_What the task requires_:
Scan the data below for lines holding the word "purple", and copy each line found.

···

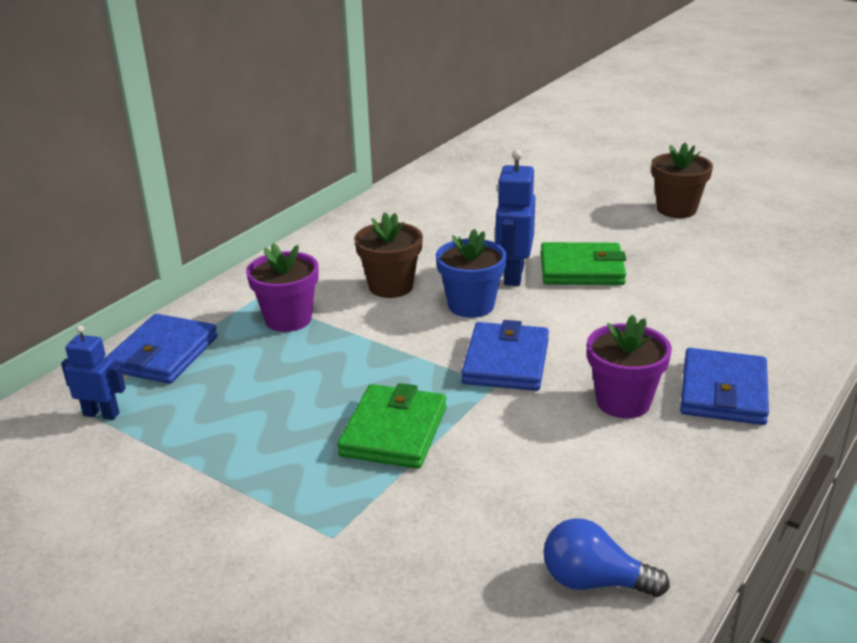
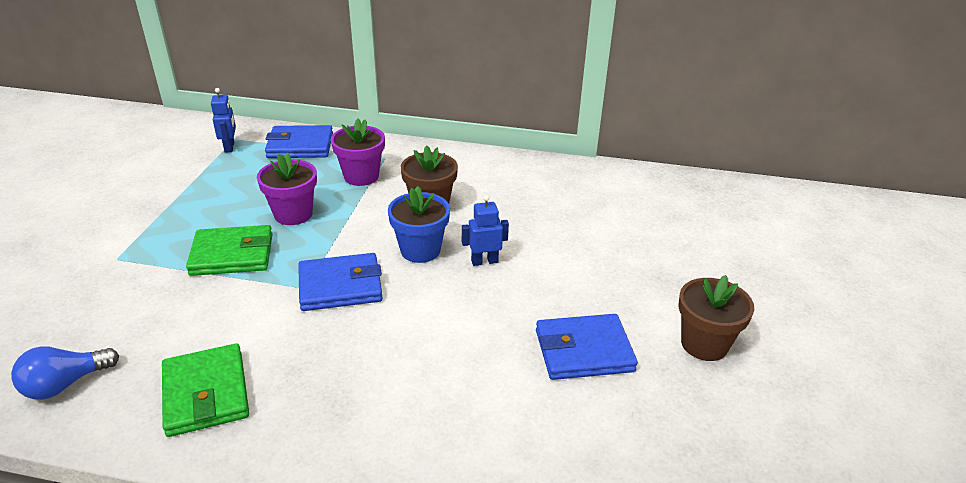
camera: 65 degrees right, 5 degrees up
(513, 275) = (484, 261): blue robot -> blue robot, size x0.64
(582, 269) = (520, 299): green wallet -> green wallet (206, 393)
(594, 581) = (65, 384): blue light bulb -> blue light bulb turned 120 degrees counterclockwise
(623, 402) = (299, 363): purple flower pot -> purple flower pot (293, 214)
(723, 392) = (334, 428): blue wallet -> blue wallet (583, 351)

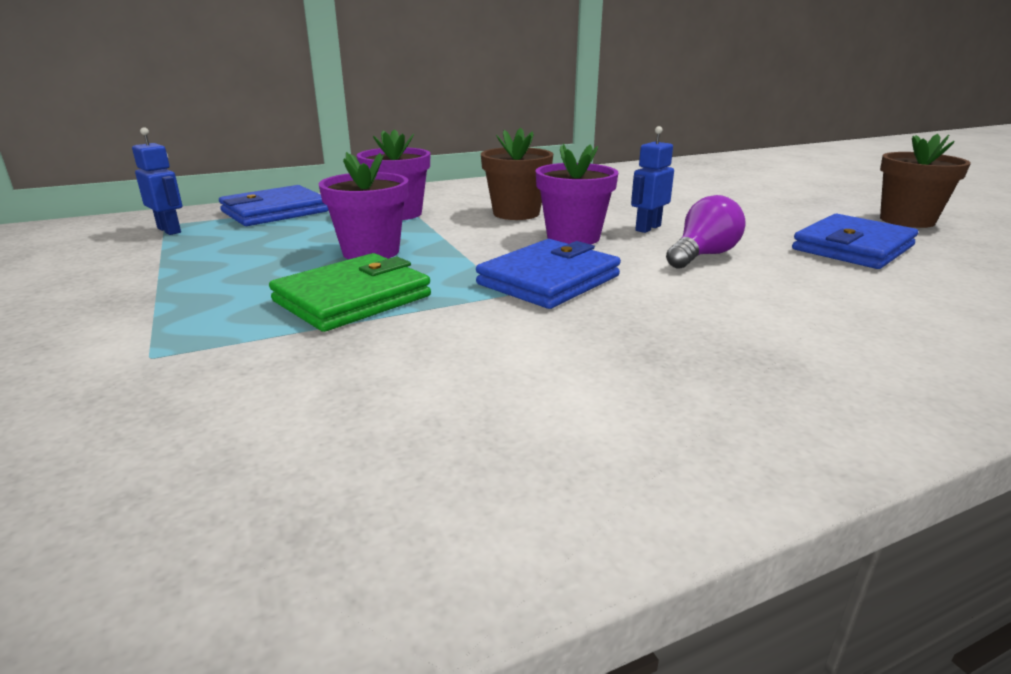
camera: 35 degrees left, 10 degrees down
(65, 384) = (319, 528): blue light bulb -> none
(206, 393) = (594, 422): green wallet -> none
(420, 250) = (573, 237): blue flower pot -> purple flower pot
(465, 307) = (702, 255): none -> purple light bulb

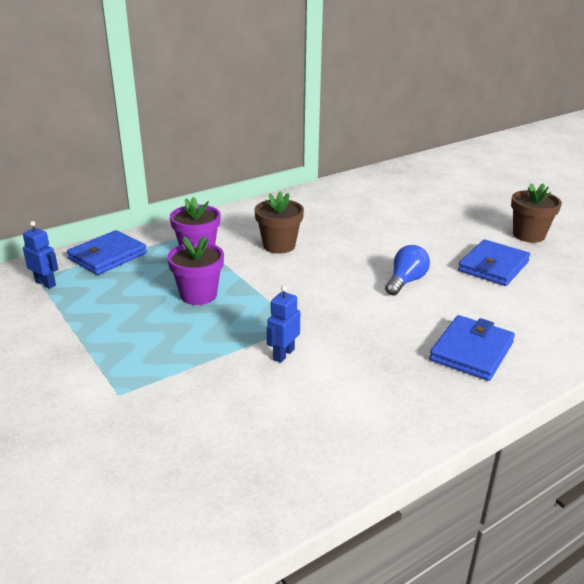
camera: 10 degrees left, 5 degrees up
(352, 298) = (208, 339): green wallet -> none
(548, 280) = (318, 312): blue wallet -> blue wallet (471, 351)
(573, 237) = (323, 269): purple flower pot -> none
(647, 228) = (369, 256): blue robot -> blue robot (283, 354)
(702, 255) = (405, 281): purple light bulb -> blue light bulb

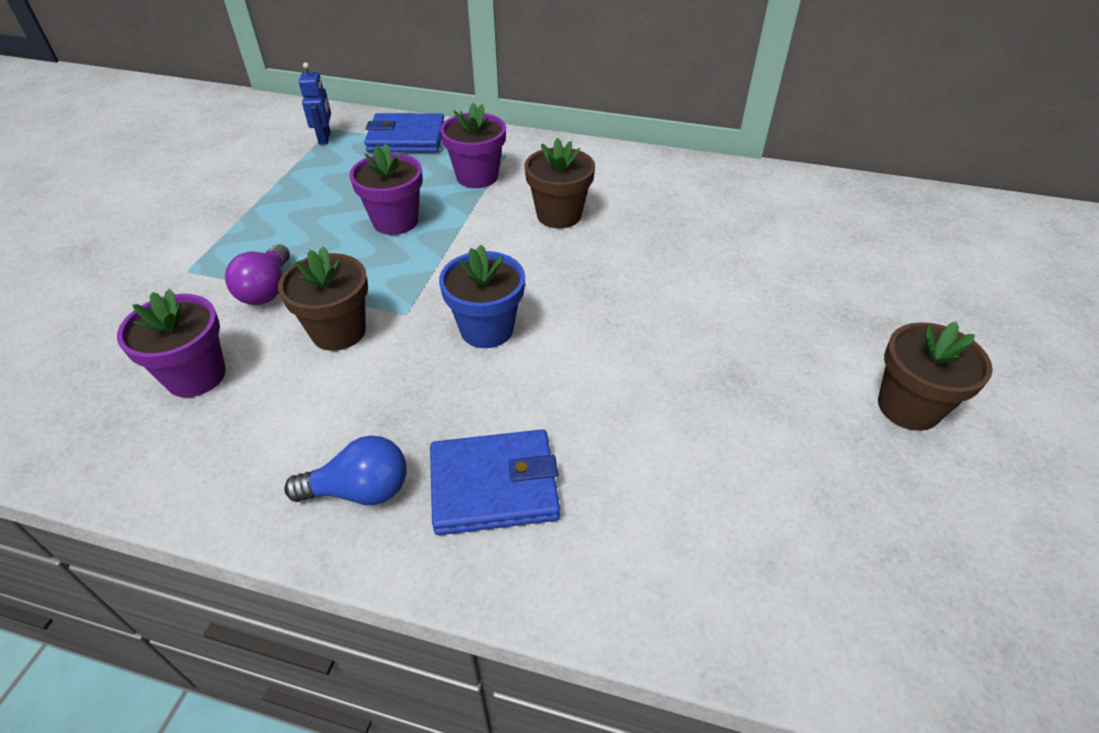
camera: 50 degrees right, 15 degrees up
(198, 367) = (267, 289): none -> purple light bulb
(253, 425) = (196, 376): none -> purple flower pot
(283, 354) = (338, 332): blue robot -> brown flower pot
(349, 306) = (487, 329): none -> blue flower pot
(405, 281) = (601, 346): blue light bulb -> blue light bulb (360, 490)
(493, 266) = (752, 410): blue wallet -> none

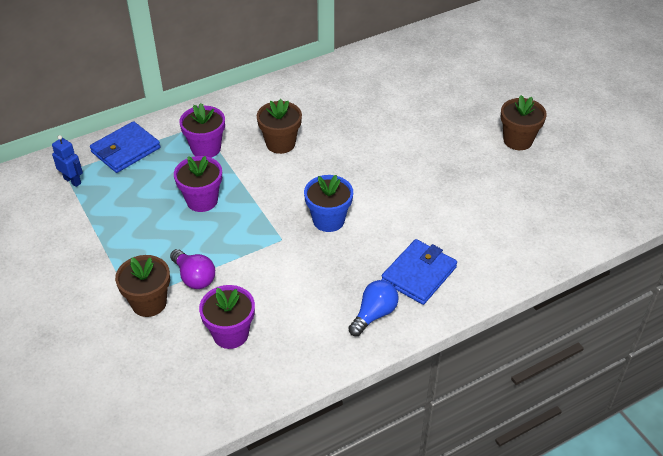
camera: 45 degrees left, 0 degrees up
(338, 332) = (264, 269): brown flower pot -> brown flower pot (149, 303)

···

_Solution to this exercise_:
(623, 402) = (299, 363): purple flower pot -> purple flower pot (293, 214)
(420, 250) = (573, 237): blue flower pot -> purple flower pot
(465, 307) = (702, 255): none -> purple light bulb
(573, 237) = (323, 269): purple flower pot -> none
(702, 255) = (405, 281): purple light bulb -> blue light bulb
(198, 367) = (267, 289): none -> purple light bulb
(253, 425) = (196, 376): none -> purple flower pot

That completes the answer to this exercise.